## Your task
Although the entries contain pictures, the copy should hold only their exact text.
__________________________________________________
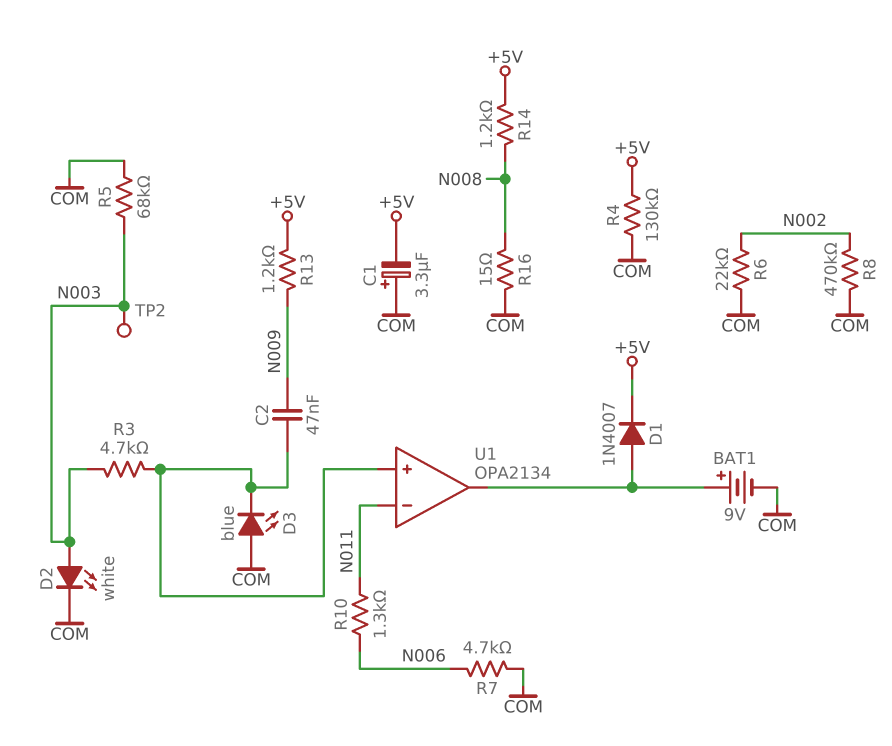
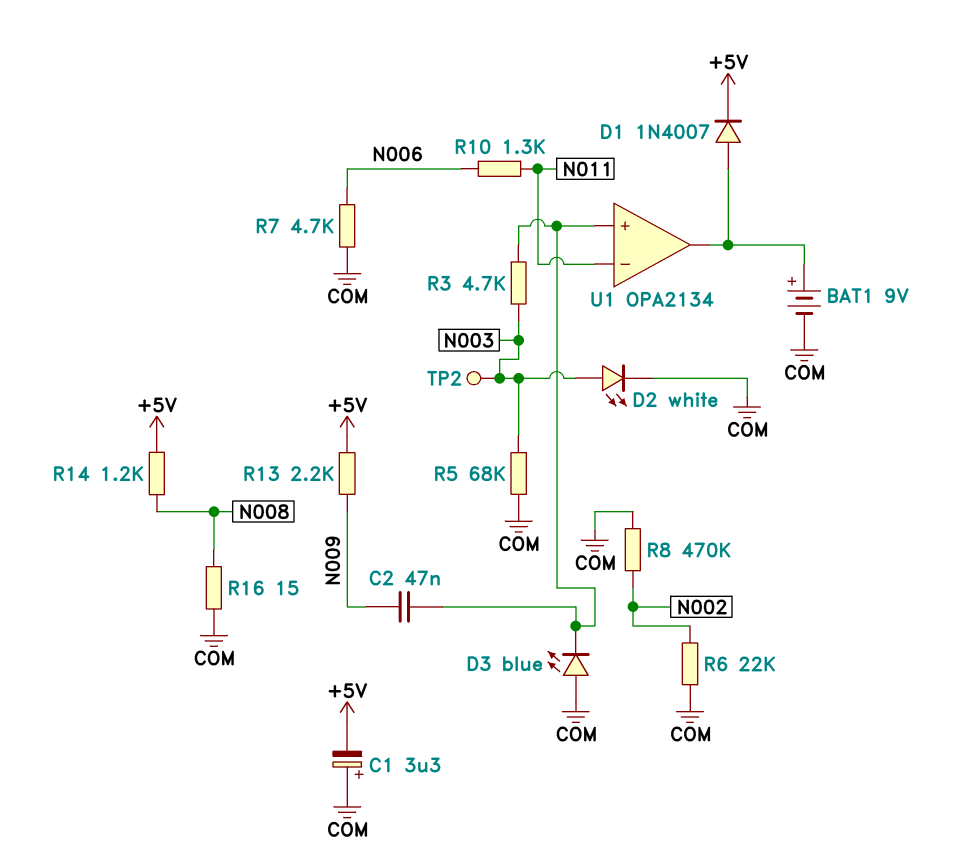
R4: 130k (+5V, COM) -> none
R13: 1.2k (+5V, N009) -> 2.2k (+5V, N009)

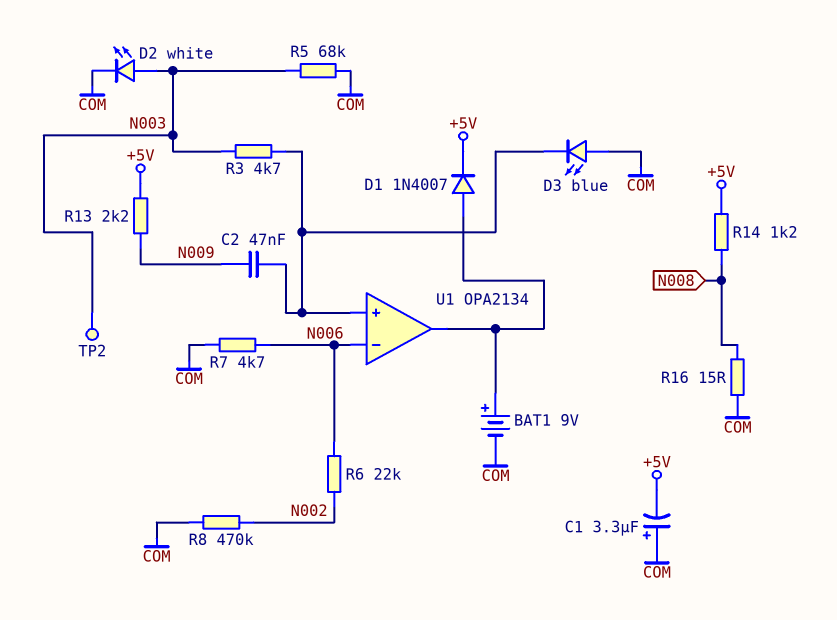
R6: 22k (COM, N002) -> 22k (N002, N006)
R10: 1.3k (N006, N011) -> none
U1 pin in-: N011 -> N006

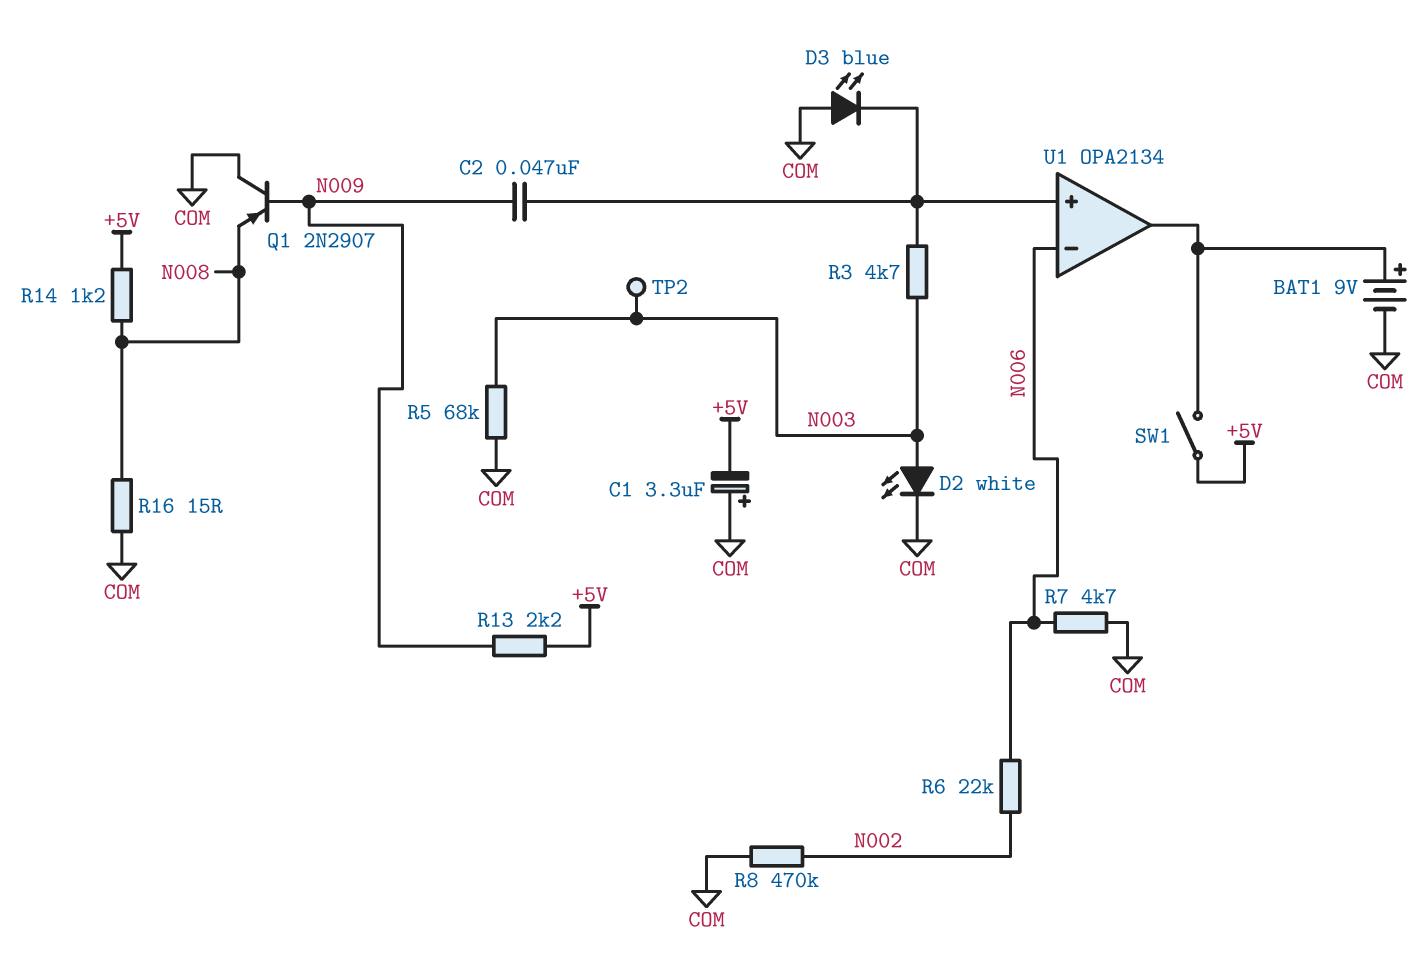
D1: diode 1N4007 (A U1/out, K +5V) -> none
Q1: none -> PNP 2N2907 (B N009, C COM, E N008)
SW1: none -> switch (+5V, U1/out)

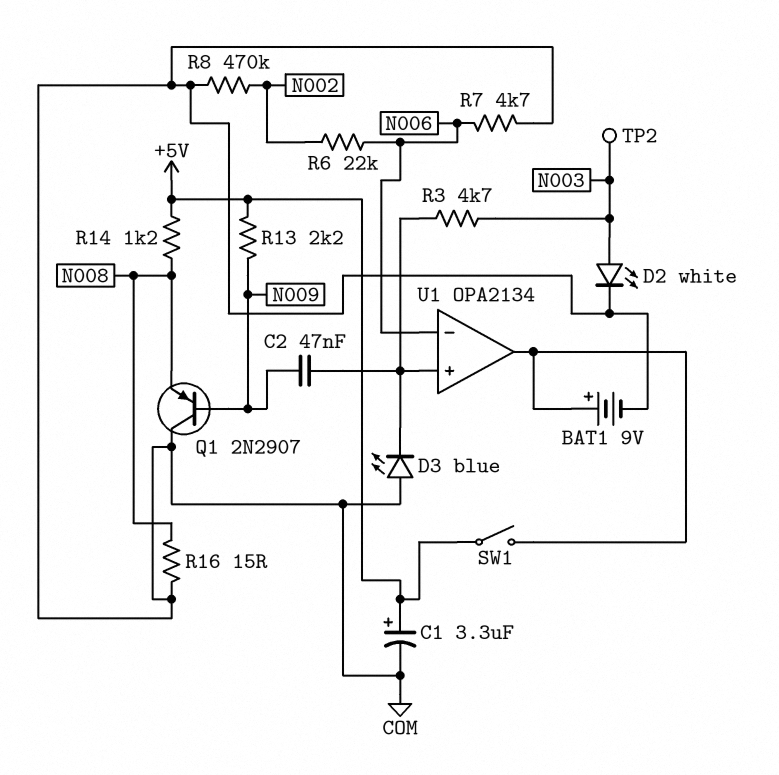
C1: 3.3uF (plus COM, minus +5V) -> 3.3uF (plus +5V, minus COM)
R5: 68k (COM, N003) -> none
__________________________________________________
## Exercise result
R4: 130k (+5V, COM) -> none
R13: 1.2k (+5V, N009) -> 2.2k (+5V, N009)

R6: 22k (COM, N002) -> 22k (N002, N006)
R10: 1.3k (N006, N011) -> none
U1 pin in-: N011 -> N006

D1: diode 1N4007 (A U1/out, K +5V) -> none
Q1: none -> PNP 2N2907 (B N009, C COM, E N008)
SW1: none -> switch (+5V, U1/out)

C1: 3.3uF (plus COM, minus +5V) -> 3.3uF (plus +5V, minus COM)
R5: 68k (COM, N003) -> none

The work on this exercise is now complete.